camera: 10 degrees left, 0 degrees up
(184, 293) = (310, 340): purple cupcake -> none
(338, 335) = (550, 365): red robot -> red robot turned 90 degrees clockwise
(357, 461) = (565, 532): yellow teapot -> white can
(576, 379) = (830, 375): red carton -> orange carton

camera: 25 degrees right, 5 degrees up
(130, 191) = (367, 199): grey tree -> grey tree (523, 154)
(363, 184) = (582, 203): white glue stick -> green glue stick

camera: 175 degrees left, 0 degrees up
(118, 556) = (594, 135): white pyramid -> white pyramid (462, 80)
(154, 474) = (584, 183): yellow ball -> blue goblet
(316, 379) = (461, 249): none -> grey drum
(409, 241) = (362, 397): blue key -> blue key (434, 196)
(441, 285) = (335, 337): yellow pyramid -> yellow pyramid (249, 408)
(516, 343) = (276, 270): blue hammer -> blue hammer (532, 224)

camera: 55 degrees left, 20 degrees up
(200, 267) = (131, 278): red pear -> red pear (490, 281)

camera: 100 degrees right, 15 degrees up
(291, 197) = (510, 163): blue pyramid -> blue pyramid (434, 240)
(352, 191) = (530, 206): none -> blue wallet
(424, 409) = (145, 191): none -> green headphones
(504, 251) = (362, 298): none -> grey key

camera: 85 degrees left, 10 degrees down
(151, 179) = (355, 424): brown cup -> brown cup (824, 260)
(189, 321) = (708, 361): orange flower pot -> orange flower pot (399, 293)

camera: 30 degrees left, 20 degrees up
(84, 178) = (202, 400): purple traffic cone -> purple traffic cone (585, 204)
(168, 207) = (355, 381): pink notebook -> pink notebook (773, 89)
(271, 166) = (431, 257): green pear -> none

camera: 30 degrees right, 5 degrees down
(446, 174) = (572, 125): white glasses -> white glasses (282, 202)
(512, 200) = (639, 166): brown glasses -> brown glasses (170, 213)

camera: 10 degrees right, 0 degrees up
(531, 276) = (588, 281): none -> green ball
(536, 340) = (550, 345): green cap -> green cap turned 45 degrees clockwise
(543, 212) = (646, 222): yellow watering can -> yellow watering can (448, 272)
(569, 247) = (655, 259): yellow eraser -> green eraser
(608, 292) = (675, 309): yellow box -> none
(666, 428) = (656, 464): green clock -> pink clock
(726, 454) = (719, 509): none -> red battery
────
## [WORK TASK]
Every entry needs to be copied exactly as it was written.

## [EXPECTED ANSWER]
camera: 10 degrees left, 0 degrees up
(184, 293) = (310, 340): purple cupcake -> none
(338, 335) = (550, 365): red robot -> red robot turned 90 degrees clockwise
(357, 461) = (565, 532): yellow teapot -> white can
(576, 379) = (830, 375): red carton -> orange carton

camera: 25 degrees right, 5 degrees up
(130, 191) = (367, 199): grey tree -> grey tree (523, 154)
(363, 184) = (582, 203): white glue stick -> green glue stick

camera: 175 degrees left, 0 degrees up
(118, 556) = (594, 135): white pyramid -> white pyramid (462, 80)
(154, 474) = (584, 183): yellow ball -> blue goblet
(316, 379) = (461, 249): none -> grey drum
(409, 241) = (362, 397): blue key -> blue key (434, 196)
(441, 285) = (335, 337): yellow pyramid -> yellow pyramid (249, 408)
(516, 343) = (276, 270): blue hammer -> blue hammer (532, 224)

camera: 55 degrees left, 20 degrees up
(200, 267) = (131, 278): red pear -> red pear (490, 281)

camera: 100 degrees right, 15 degrees up
(291, 197) = (510, 163): blue pyramid -> blue pyramid (434, 240)
(352, 191) = (530, 206): none -> blue wallet
(424, 409) = (145, 191): none -> green headphones
(504, 251) = (362, 298): none -> grey key

camera: 85 degrees left, 10 degrees down
(151, 179) = (355, 424): brown cup -> brown cup (824, 260)
(189, 321) = (708, 361): orange flower pot -> orange flower pot (399, 293)

camera: 30 degrees left, 20 degrees up
(84, 178) = (202, 400): purple traffic cone -> purple traffic cone (585, 204)
(168, 207) = (355, 381): pink notebook -> pink notebook (773, 89)
(271, 166) = (431, 257): green pear -> none

camera: 30 degrees right, 5 degrees down
(446, 174) = (572, 125): white glasses -> white glasses (282, 202)
(512, 200) = (639, 166): brown glasses -> brown glasses (170, 213)

camera: 10 degrees right, 0 degrees up
(531, 276) = (588, 281): none -> green ball
(536, 340) = (550, 345): green cap -> green cap turned 45 degrees clockwise
(543, 212) = (646, 222): yellow watering can -> yellow watering can (448, 272)
(569, 247) = (655, 259): yellow eraser -> green eraser
(608, 292) = (675, 309): yellow box -> none
(666, 428) = (656, 464): green clock -> pink clock
(726, 454) = (719, 509): none -> red battery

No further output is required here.